(DIRECTIONS): List as numbered items the lines of the records from the line with "brown rectangle at" through the end of the records, leaving out the pictures and any blank lines.

(MATERIAL PROVIDED):
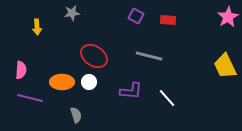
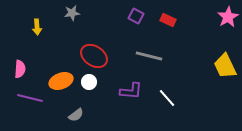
red rectangle: rotated 21 degrees clockwise
pink semicircle: moved 1 px left, 1 px up
orange ellipse: moved 1 px left, 1 px up; rotated 20 degrees counterclockwise
gray semicircle: rotated 70 degrees clockwise
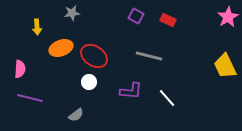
orange ellipse: moved 33 px up
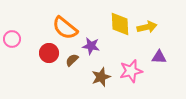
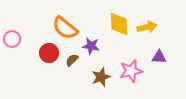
yellow diamond: moved 1 px left
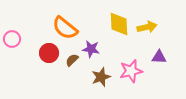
purple star: moved 3 px down
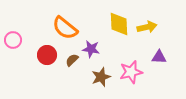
pink circle: moved 1 px right, 1 px down
red circle: moved 2 px left, 2 px down
pink star: moved 1 px down
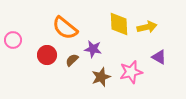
purple star: moved 2 px right
purple triangle: rotated 28 degrees clockwise
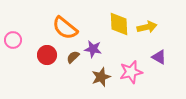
brown semicircle: moved 1 px right, 3 px up
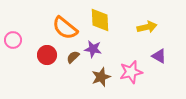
yellow diamond: moved 19 px left, 4 px up
purple triangle: moved 1 px up
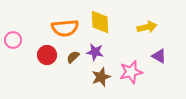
yellow diamond: moved 2 px down
orange semicircle: rotated 44 degrees counterclockwise
purple star: moved 2 px right, 3 px down
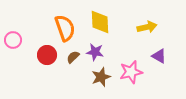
orange semicircle: rotated 104 degrees counterclockwise
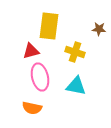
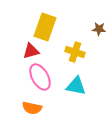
yellow rectangle: moved 4 px left, 1 px down; rotated 12 degrees clockwise
pink ellipse: rotated 16 degrees counterclockwise
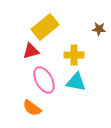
yellow rectangle: rotated 32 degrees clockwise
yellow cross: moved 1 px left, 3 px down; rotated 18 degrees counterclockwise
pink ellipse: moved 4 px right, 3 px down
cyan triangle: moved 4 px up
orange semicircle: rotated 24 degrees clockwise
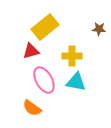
yellow cross: moved 2 px left, 1 px down
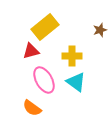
brown star: moved 1 px right, 1 px down; rotated 24 degrees counterclockwise
cyan triangle: rotated 25 degrees clockwise
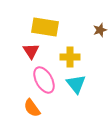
yellow rectangle: rotated 48 degrees clockwise
red triangle: rotated 48 degrees counterclockwise
yellow cross: moved 2 px left, 1 px down
cyan triangle: moved 2 px down; rotated 15 degrees clockwise
orange semicircle: rotated 18 degrees clockwise
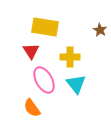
brown star: rotated 24 degrees counterclockwise
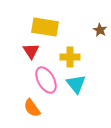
pink ellipse: moved 2 px right
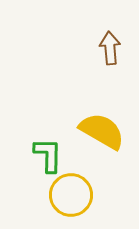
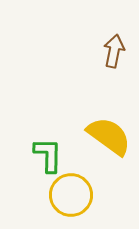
brown arrow: moved 4 px right, 3 px down; rotated 16 degrees clockwise
yellow semicircle: moved 7 px right, 5 px down; rotated 6 degrees clockwise
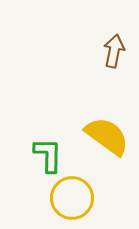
yellow semicircle: moved 2 px left
yellow circle: moved 1 px right, 3 px down
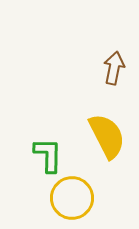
brown arrow: moved 17 px down
yellow semicircle: rotated 27 degrees clockwise
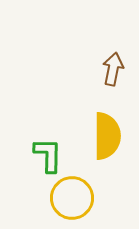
brown arrow: moved 1 px left, 1 px down
yellow semicircle: rotated 27 degrees clockwise
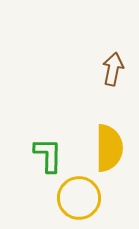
yellow semicircle: moved 2 px right, 12 px down
yellow circle: moved 7 px right
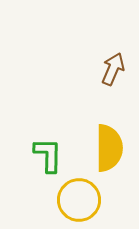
brown arrow: rotated 12 degrees clockwise
yellow circle: moved 2 px down
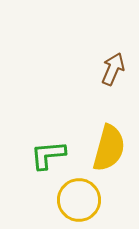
yellow semicircle: rotated 15 degrees clockwise
green L-shape: rotated 96 degrees counterclockwise
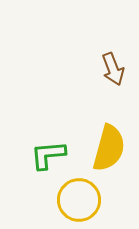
brown arrow: rotated 136 degrees clockwise
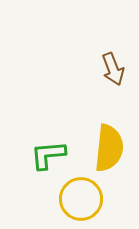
yellow semicircle: rotated 9 degrees counterclockwise
yellow circle: moved 2 px right, 1 px up
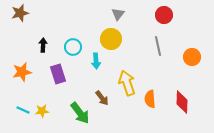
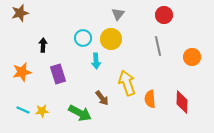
cyan circle: moved 10 px right, 9 px up
green arrow: rotated 25 degrees counterclockwise
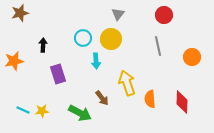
orange star: moved 8 px left, 11 px up
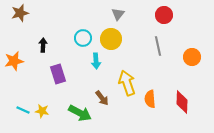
yellow star: rotated 16 degrees clockwise
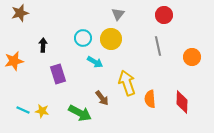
cyan arrow: moved 1 px left, 1 px down; rotated 56 degrees counterclockwise
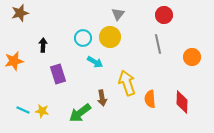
yellow circle: moved 1 px left, 2 px up
gray line: moved 2 px up
brown arrow: rotated 28 degrees clockwise
green arrow: rotated 115 degrees clockwise
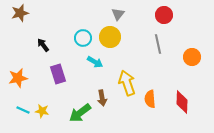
black arrow: rotated 40 degrees counterclockwise
orange star: moved 4 px right, 17 px down
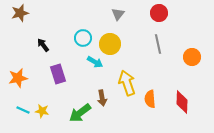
red circle: moved 5 px left, 2 px up
yellow circle: moved 7 px down
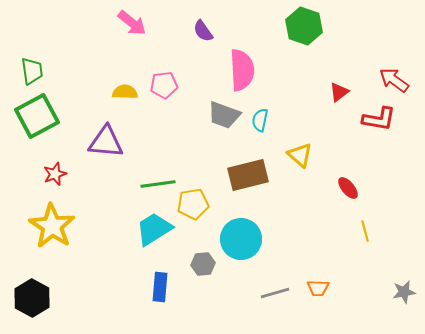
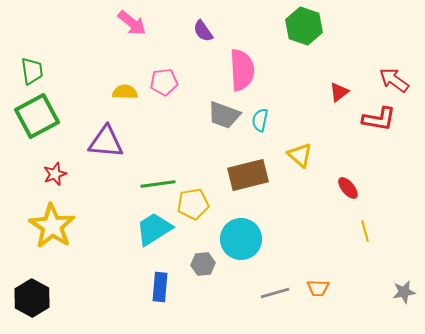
pink pentagon: moved 3 px up
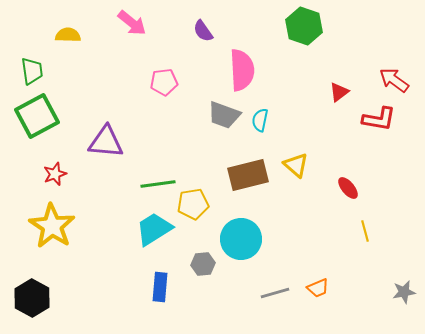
yellow semicircle: moved 57 px left, 57 px up
yellow triangle: moved 4 px left, 10 px down
orange trapezoid: rotated 25 degrees counterclockwise
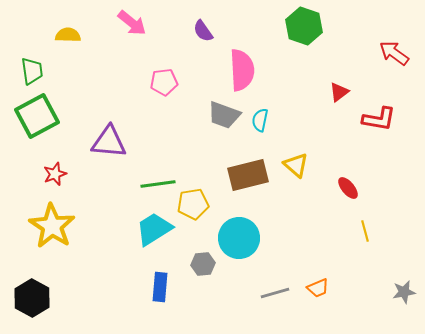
red arrow: moved 27 px up
purple triangle: moved 3 px right
cyan circle: moved 2 px left, 1 px up
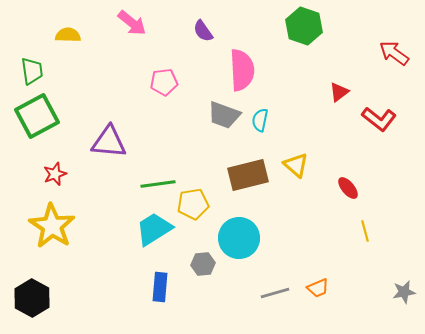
red L-shape: rotated 28 degrees clockwise
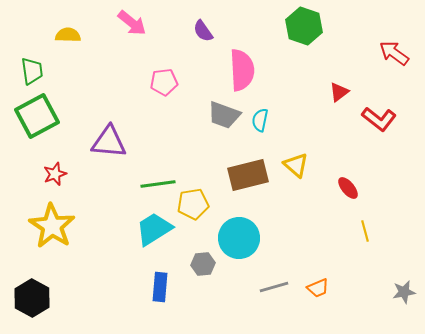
gray line: moved 1 px left, 6 px up
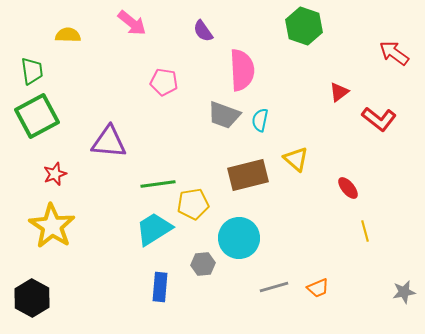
pink pentagon: rotated 16 degrees clockwise
yellow triangle: moved 6 px up
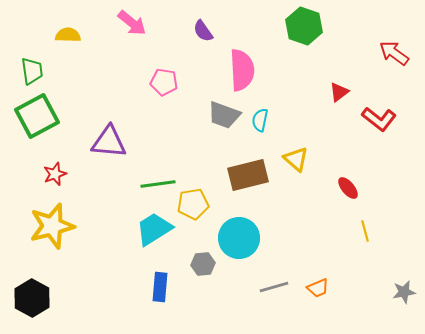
yellow star: rotated 24 degrees clockwise
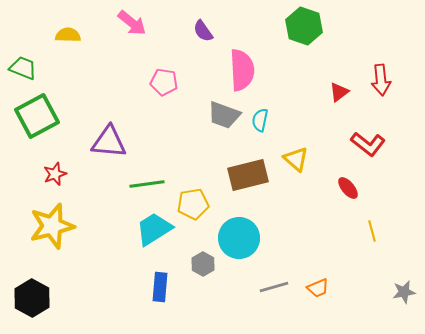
red arrow: moved 13 px left, 27 px down; rotated 132 degrees counterclockwise
green trapezoid: moved 9 px left, 3 px up; rotated 60 degrees counterclockwise
red L-shape: moved 11 px left, 25 px down
green line: moved 11 px left
yellow line: moved 7 px right
gray hexagon: rotated 25 degrees counterclockwise
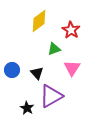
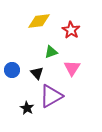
yellow diamond: rotated 30 degrees clockwise
green triangle: moved 3 px left, 3 px down
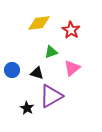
yellow diamond: moved 2 px down
pink triangle: rotated 18 degrees clockwise
black triangle: rotated 32 degrees counterclockwise
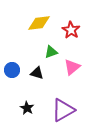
pink triangle: moved 1 px up
purple triangle: moved 12 px right, 14 px down
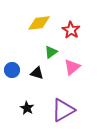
green triangle: rotated 16 degrees counterclockwise
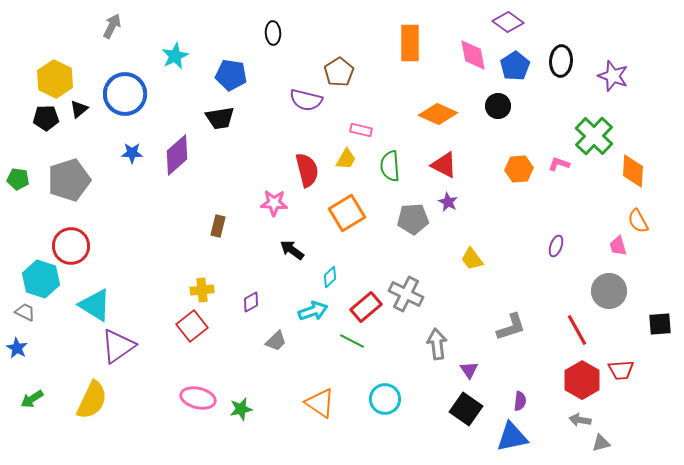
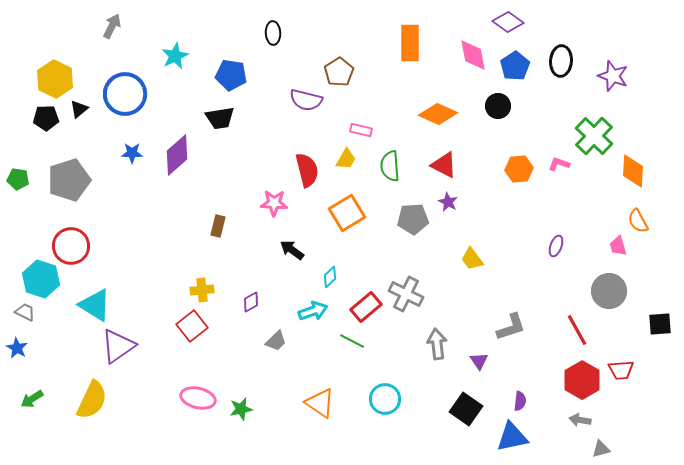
purple triangle at (469, 370): moved 10 px right, 9 px up
gray triangle at (601, 443): moved 6 px down
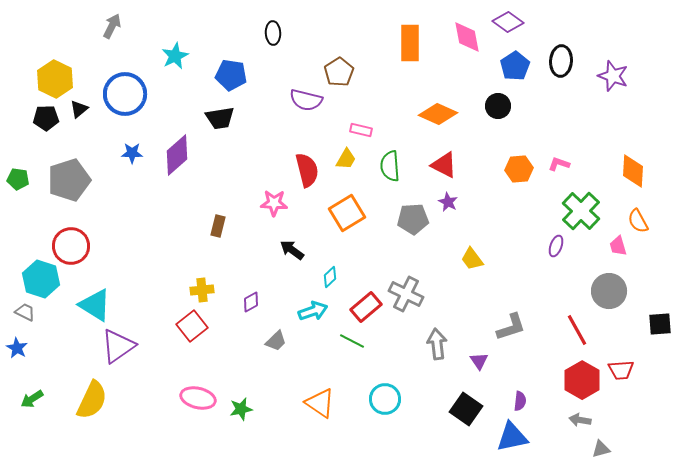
pink diamond at (473, 55): moved 6 px left, 18 px up
green cross at (594, 136): moved 13 px left, 75 px down
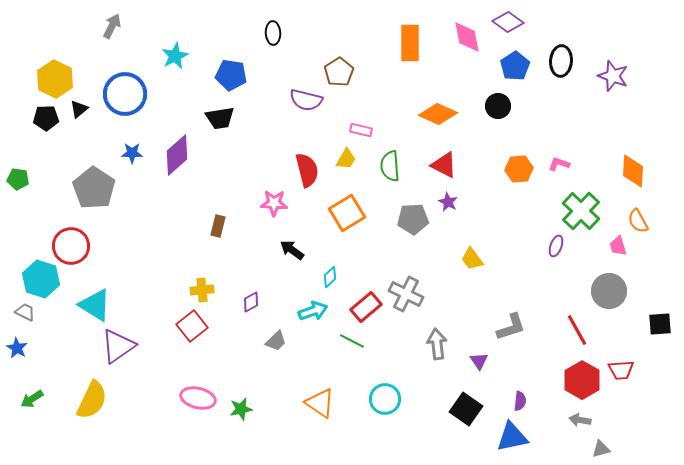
gray pentagon at (69, 180): moved 25 px right, 8 px down; rotated 21 degrees counterclockwise
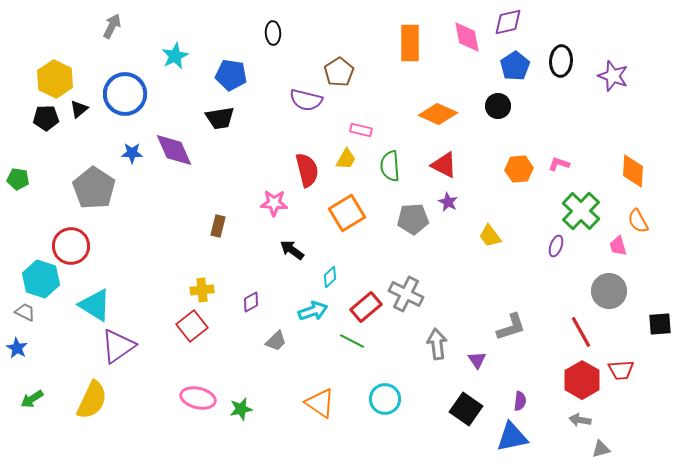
purple diamond at (508, 22): rotated 48 degrees counterclockwise
purple diamond at (177, 155): moved 3 px left, 5 px up; rotated 72 degrees counterclockwise
yellow trapezoid at (472, 259): moved 18 px right, 23 px up
red line at (577, 330): moved 4 px right, 2 px down
purple triangle at (479, 361): moved 2 px left, 1 px up
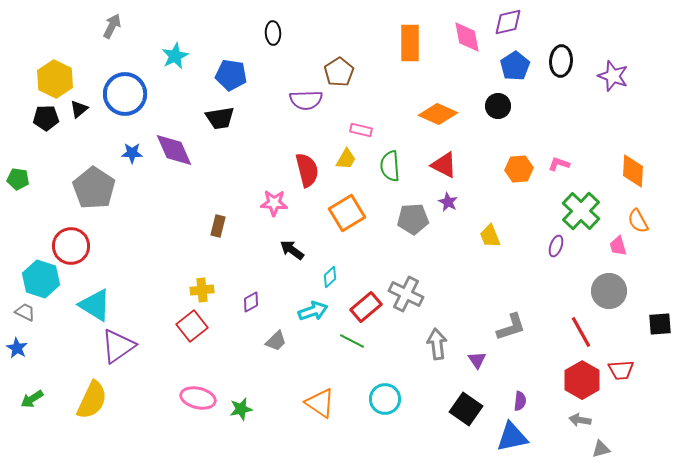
purple semicircle at (306, 100): rotated 16 degrees counterclockwise
yellow trapezoid at (490, 236): rotated 15 degrees clockwise
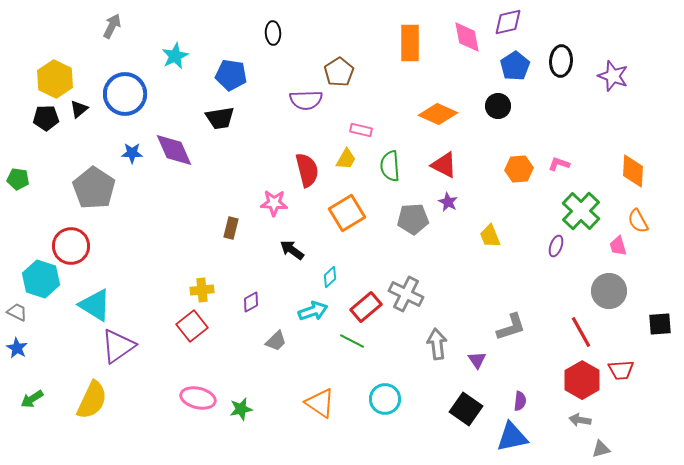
brown rectangle at (218, 226): moved 13 px right, 2 px down
gray trapezoid at (25, 312): moved 8 px left
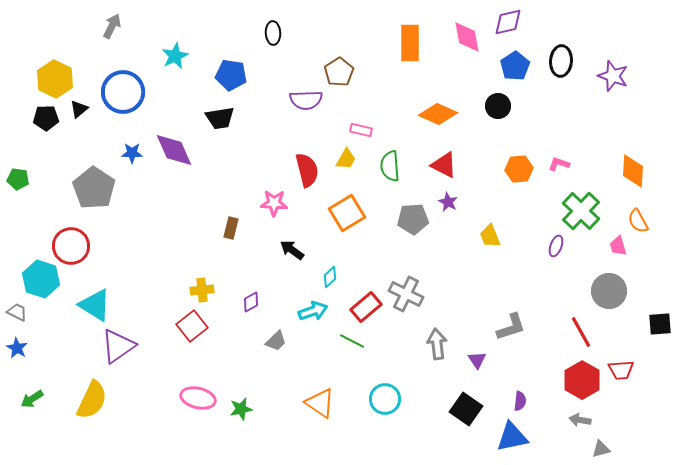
blue circle at (125, 94): moved 2 px left, 2 px up
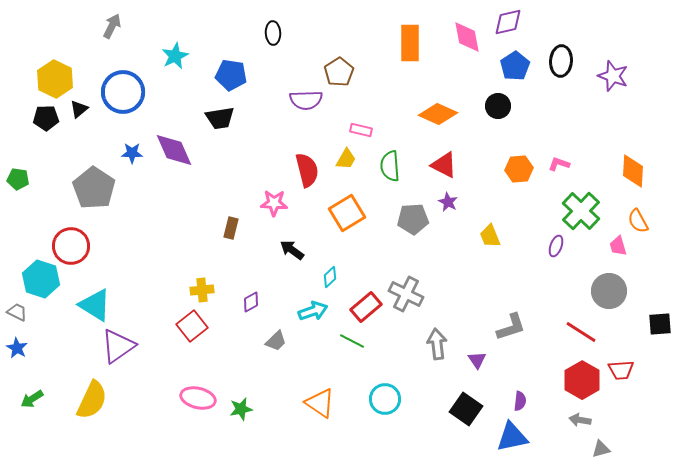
red line at (581, 332): rotated 28 degrees counterclockwise
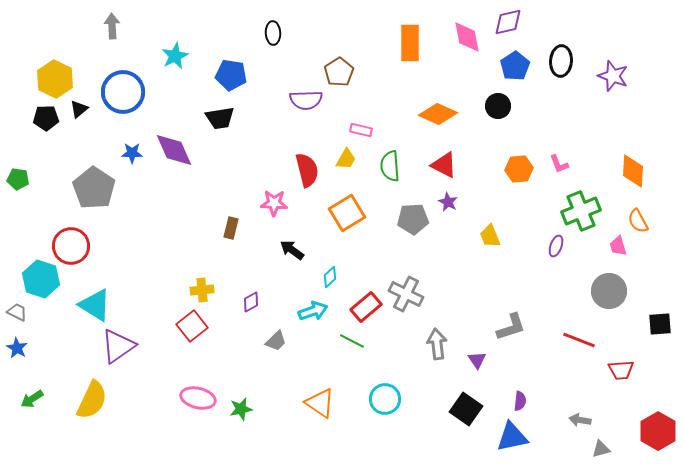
gray arrow at (112, 26): rotated 30 degrees counterclockwise
pink L-shape at (559, 164): rotated 130 degrees counterclockwise
green cross at (581, 211): rotated 24 degrees clockwise
red line at (581, 332): moved 2 px left, 8 px down; rotated 12 degrees counterclockwise
red hexagon at (582, 380): moved 76 px right, 51 px down
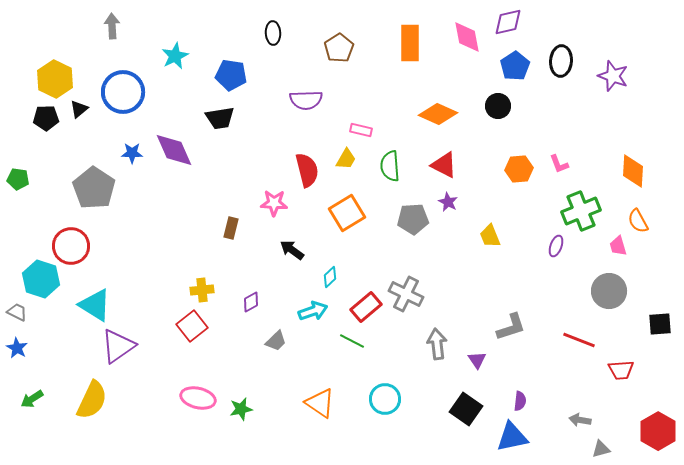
brown pentagon at (339, 72): moved 24 px up
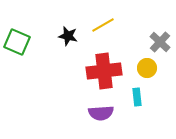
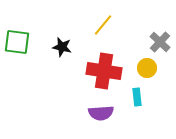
yellow line: rotated 20 degrees counterclockwise
black star: moved 6 px left, 11 px down
green square: rotated 16 degrees counterclockwise
red cross: rotated 16 degrees clockwise
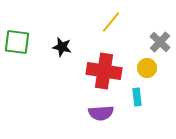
yellow line: moved 8 px right, 3 px up
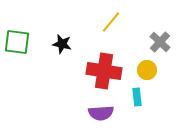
black star: moved 3 px up
yellow circle: moved 2 px down
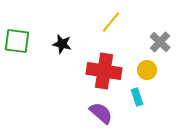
green square: moved 1 px up
cyan rectangle: rotated 12 degrees counterclockwise
purple semicircle: rotated 135 degrees counterclockwise
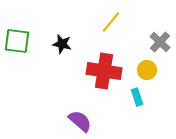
purple semicircle: moved 21 px left, 8 px down
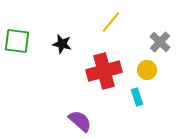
red cross: rotated 24 degrees counterclockwise
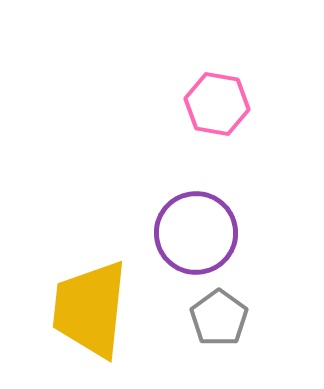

(EXERCISE ANSWER):
1. brown rectangle at (218, 226): moved 13 px right, 2 px down
2. gray trapezoid at (25, 312): moved 8 px left
3. blue circle at (125, 94): moved 2 px left, 2 px up
4. red line at (581, 332): rotated 28 degrees counterclockwise
5. gray arrow at (112, 26): rotated 30 degrees counterclockwise
6. pink L-shape at (559, 164): rotated 130 degrees counterclockwise
7. green cross at (581, 211): rotated 24 degrees clockwise
8. red line at (581, 332): moved 2 px left, 8 px down; rotated 12 degrees counterclockwise
9. red hexagon at (582, 380): moved 76 px right, 51 px down
10. brown pentagon at (339, 72): moved 24 px up
11. yellow line: rotated 20 degrees counterclockwise
12. black star: moved 6 px left, 11 px down
13. green square: rotated 16 degrees counterclockwise
14. red cross: rotated 16 degrees clockwise
15. yellow line: moved 8 px right, 3 px up
16. black star: moved 3 px up
17. yellow circle: moved 2 px down
18. green square: moved 1 px up
19. cyan rectangle: rotated 12 degrees counterclockwise
20. purple semicircle: rotated 135 degrees counterclockwise
21. purple semicircle: moved 21 px left, 8 px down
22. red cross: rotated 24 degrees counterclockwise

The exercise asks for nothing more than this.